Start of Data provided

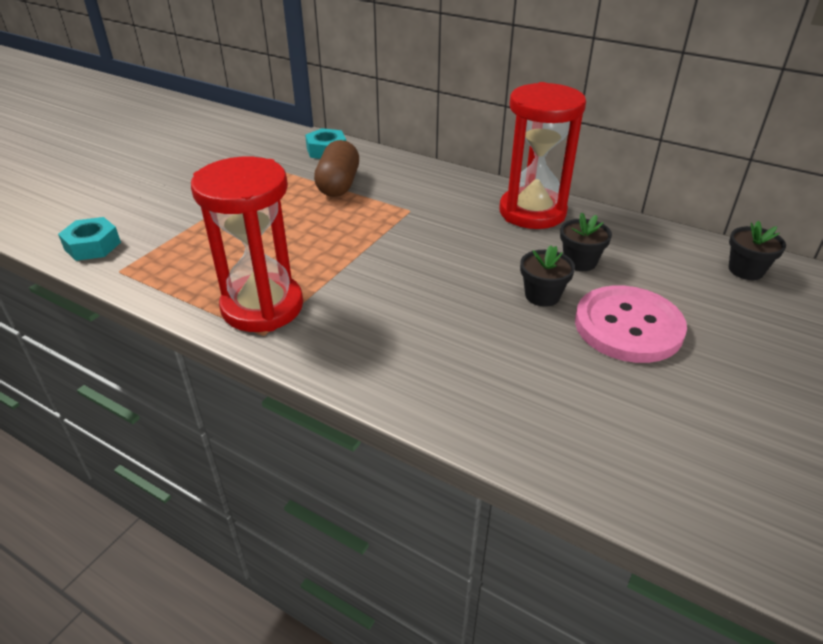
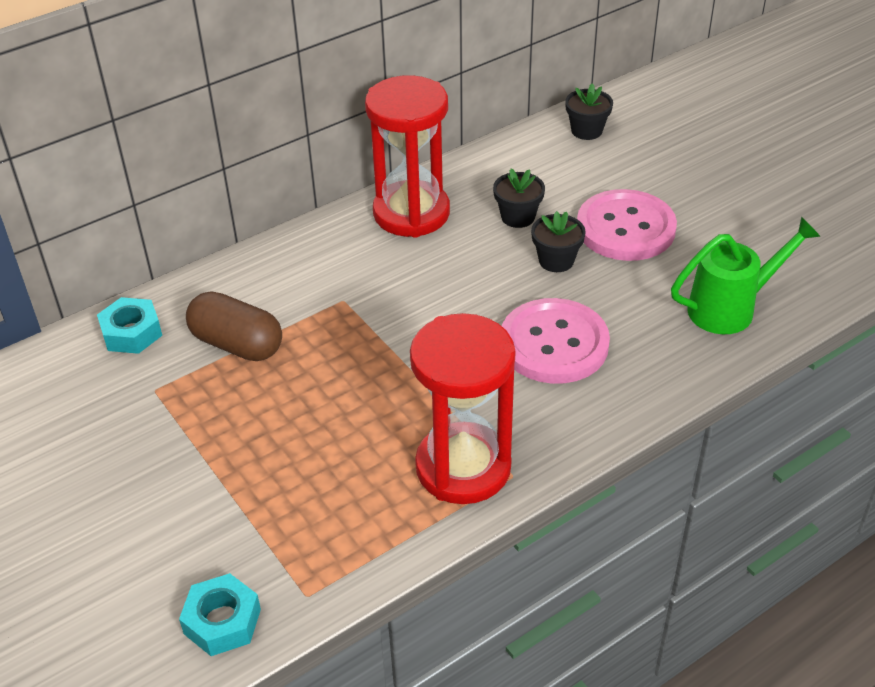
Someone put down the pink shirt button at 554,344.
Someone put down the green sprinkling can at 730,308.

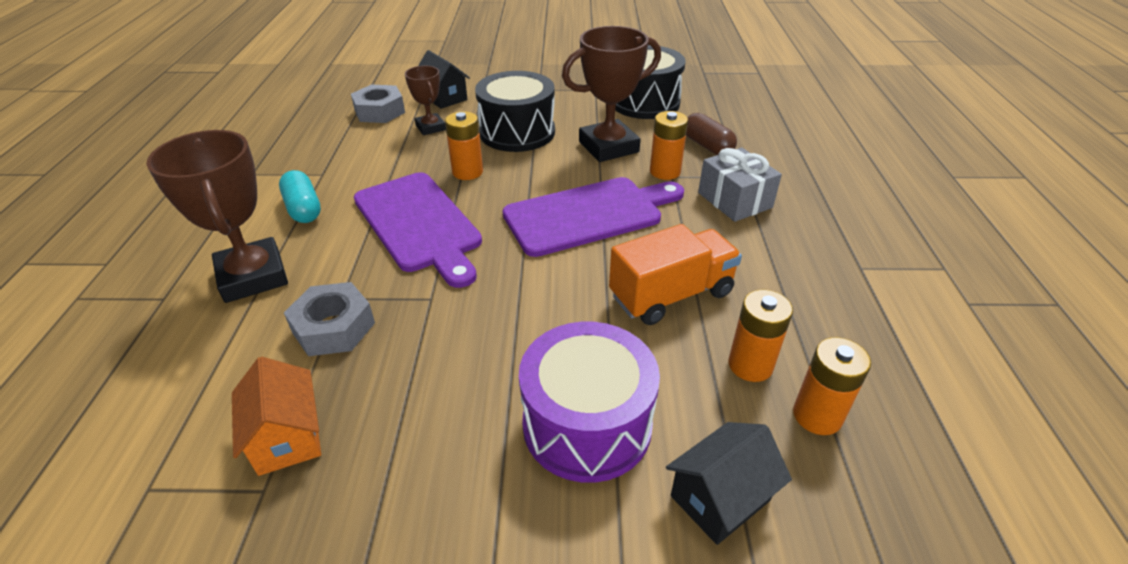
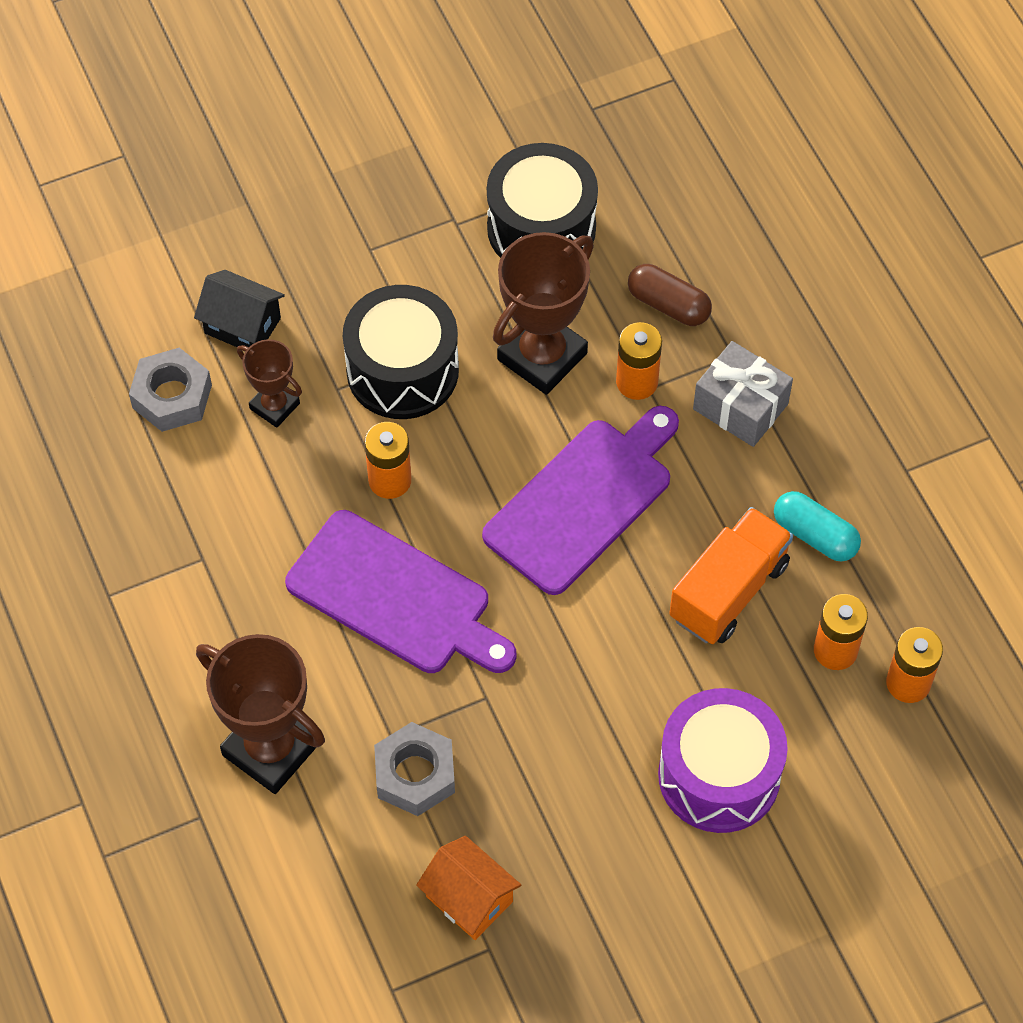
Someone took away the black cottage at 720,498.
Someone carried the teal pill from 303,208 to 815,535.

End of Data provided

■ Your assignment ■
Only one thing is required here: an exact copy of the lines from the one bearing "Someone put down the green" through the final line above, both included, with pictures left out.

■ Worked solution ■
Someone put down the green sprinkling can at 730,308.

Someone took away the black cottage at 720,498.
Someone carried the teal pill from 303,208 to 815,535.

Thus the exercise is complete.